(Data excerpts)
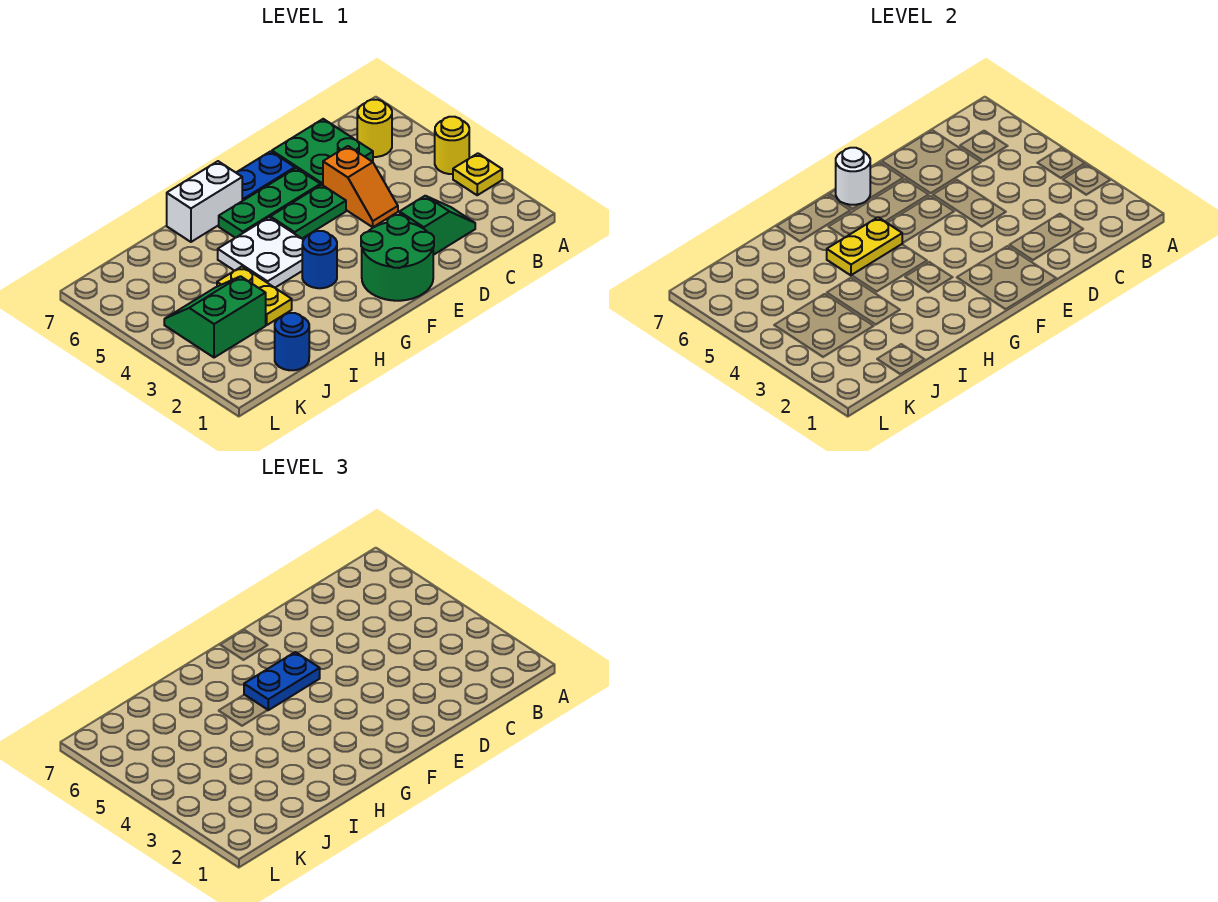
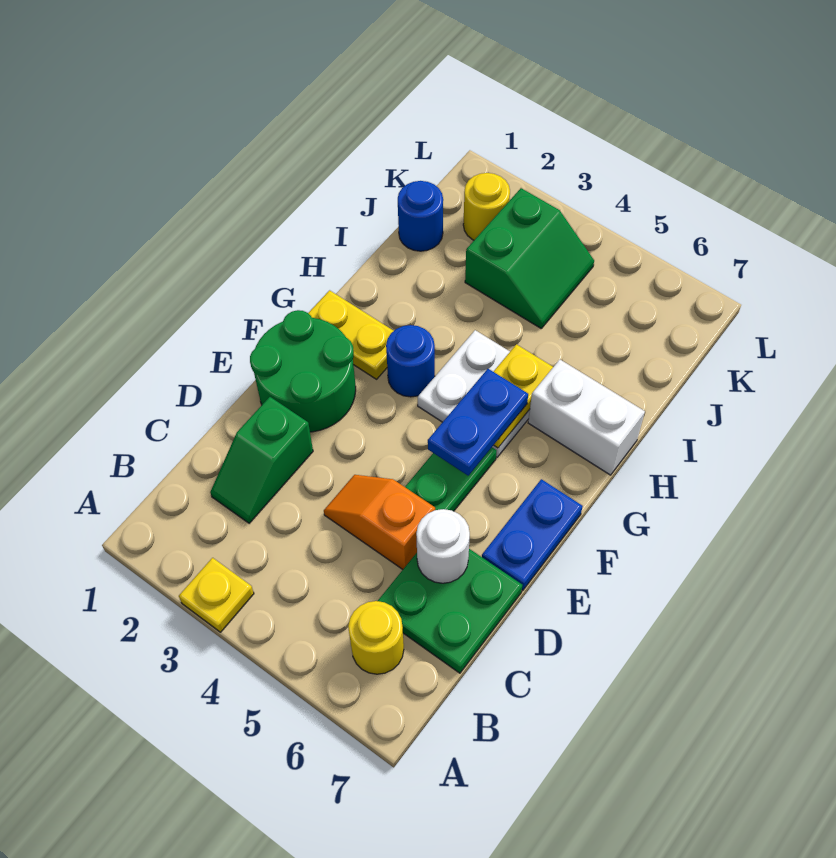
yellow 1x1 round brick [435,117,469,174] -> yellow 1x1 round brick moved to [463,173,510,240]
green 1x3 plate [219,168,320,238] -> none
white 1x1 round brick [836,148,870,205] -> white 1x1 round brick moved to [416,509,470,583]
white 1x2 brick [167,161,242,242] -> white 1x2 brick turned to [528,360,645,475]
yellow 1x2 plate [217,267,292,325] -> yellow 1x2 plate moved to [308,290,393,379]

==

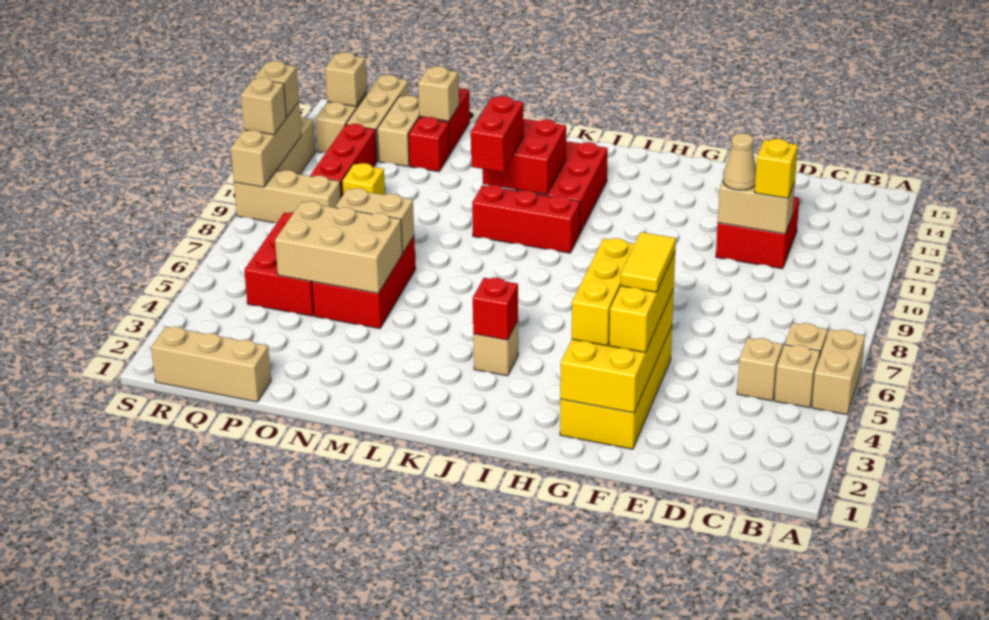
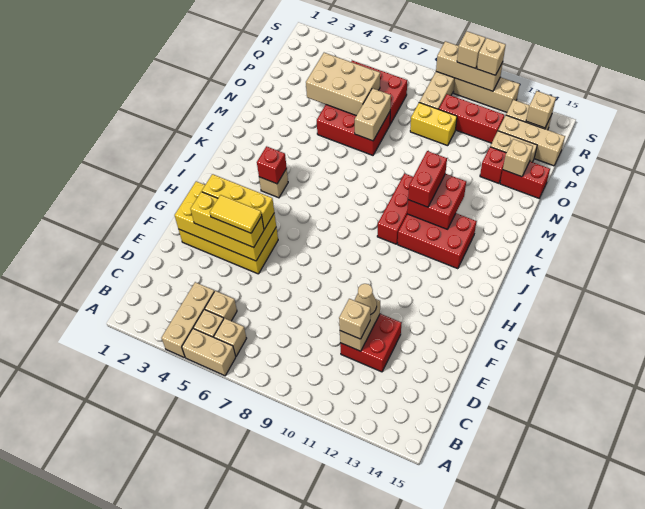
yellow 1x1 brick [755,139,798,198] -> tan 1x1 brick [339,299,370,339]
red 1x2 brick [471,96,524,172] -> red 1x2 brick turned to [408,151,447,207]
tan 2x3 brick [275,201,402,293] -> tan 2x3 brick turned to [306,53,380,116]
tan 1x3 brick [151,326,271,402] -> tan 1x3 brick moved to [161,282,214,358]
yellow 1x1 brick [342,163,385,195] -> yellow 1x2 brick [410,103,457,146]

**WORK TASK**:
Filter the records above for "moved" and copy every matching line.

**WORKED SOLUTION**:
yellow 1x1 round brick [435,117,469,174] -> yellow 1x1 round brick moved to [463,173,510,240]
white 1x1 round brick [836,148,870,205] -> white 1x1 round brick moved to [416,509,470,583]
yellow 1x2 plate [217,267,292,325] -> yellow 1x2 plate moved to [308,290,393,379]
tan 1x3 brick [151,326,271,402] -> tan 1x3 brick moved to [161,282,214,358]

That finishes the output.